-- The input --
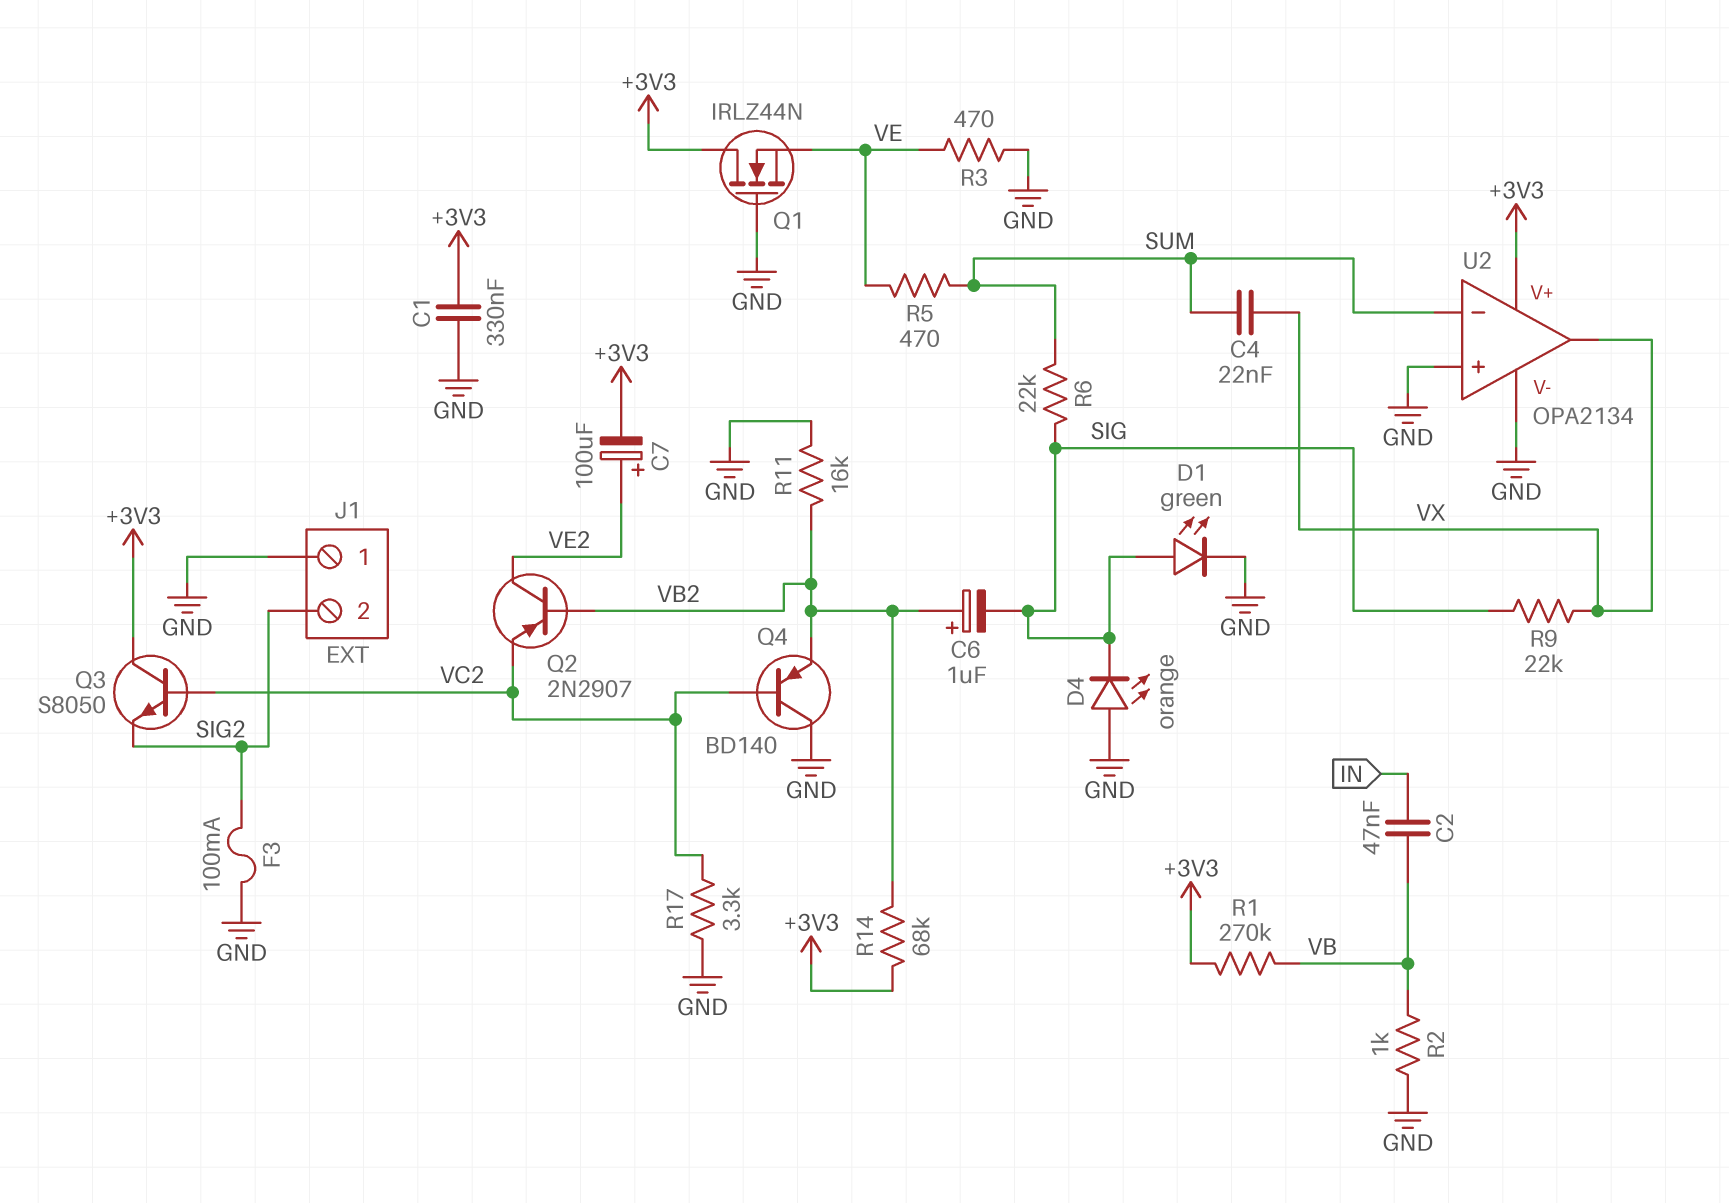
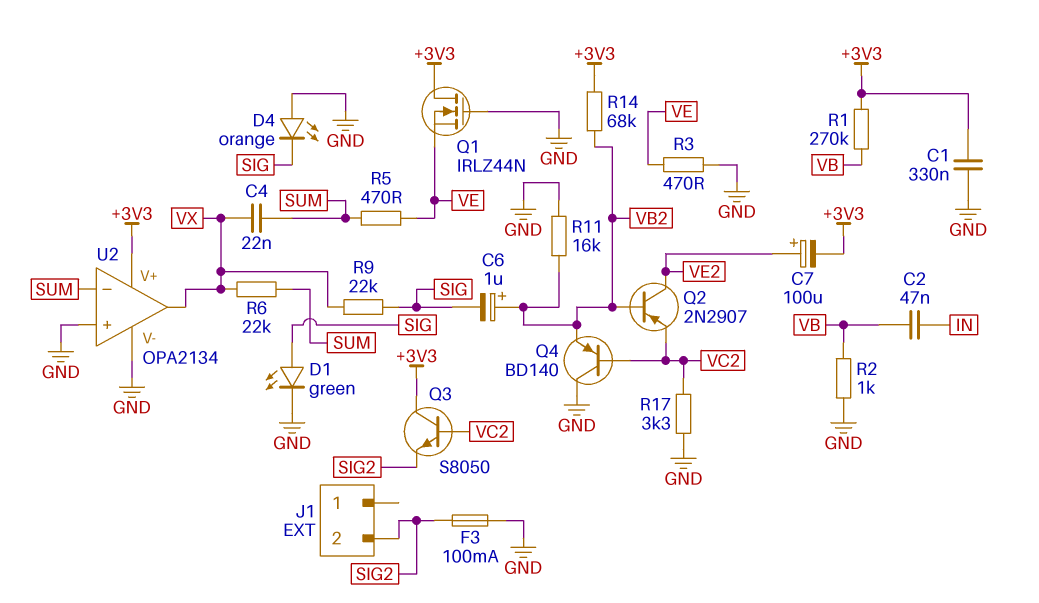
J1 pin 1: GND -> none
R6: 22k (SIG, SUM) -> 22k (SUM, VX)

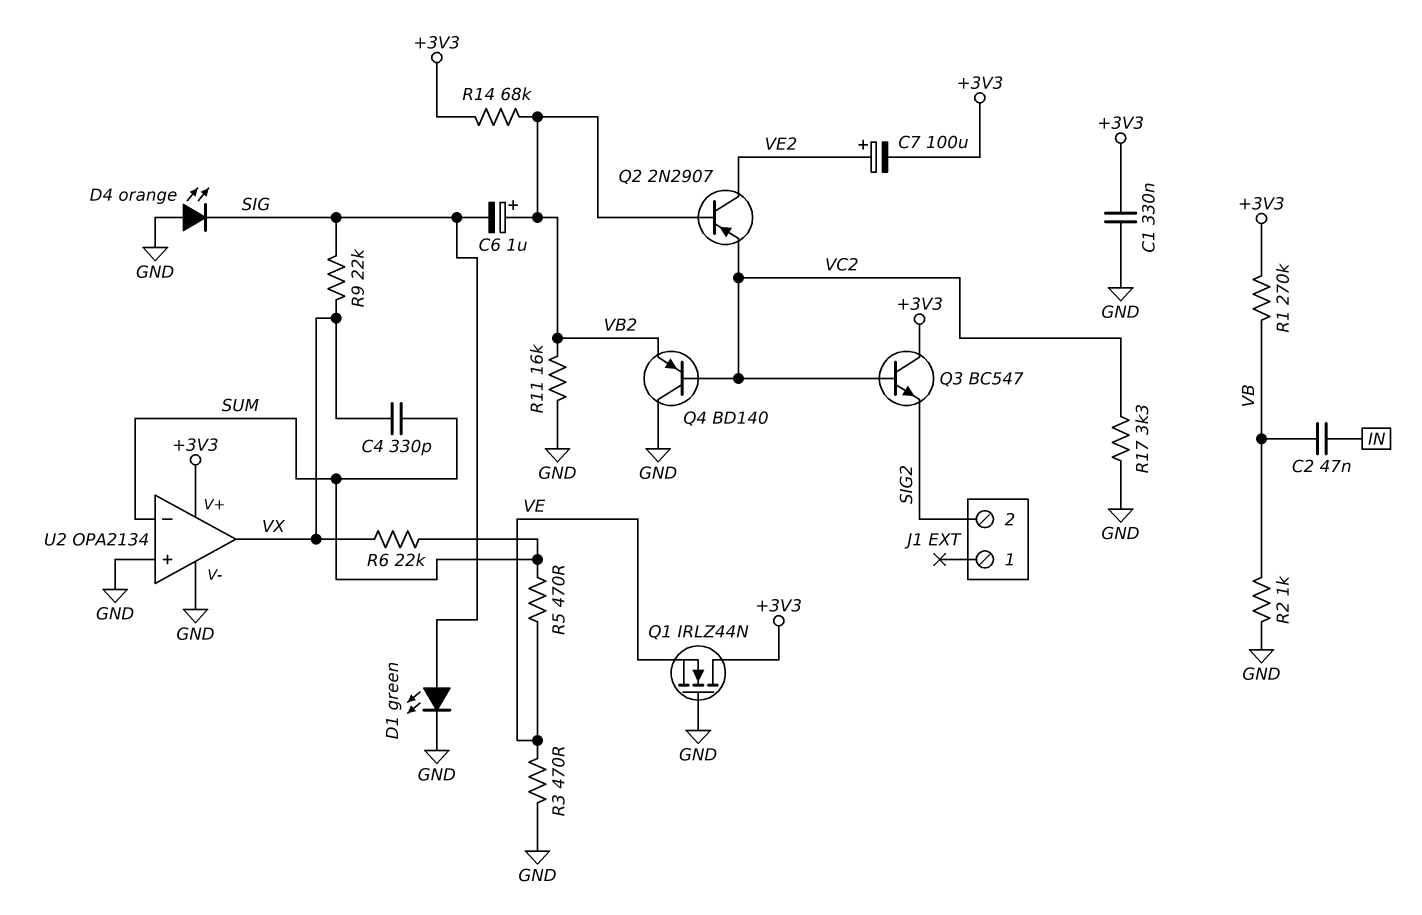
C4: 22nF (SUM, VX) -> 330pF (SUM, VX)
F3: 100mA (GND, SIG2) -> none
Q3: NPN S8050 (B VC2, C +3V3, E SIG2) -> NPN BC547 (B VC2, C +3V3, E SIG2)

-- Exercise objective --
Every entry should be repeated verbatim, with the pictures left out.

-- Finished task --
J1 pin 1: GND -> none
R6: 22k (SIG, SUM) -> 22k (SUM, VX)

C4: 22nF (SUM, VX) -> 330pF (SUM, VX)
F3: 100mA (GND, SIG2) -> none
Q3: NPN S8050 (B VC2, C +3V3, E SIG2) -> NPN BC547 (B VC2, C +3V3, E SIG2)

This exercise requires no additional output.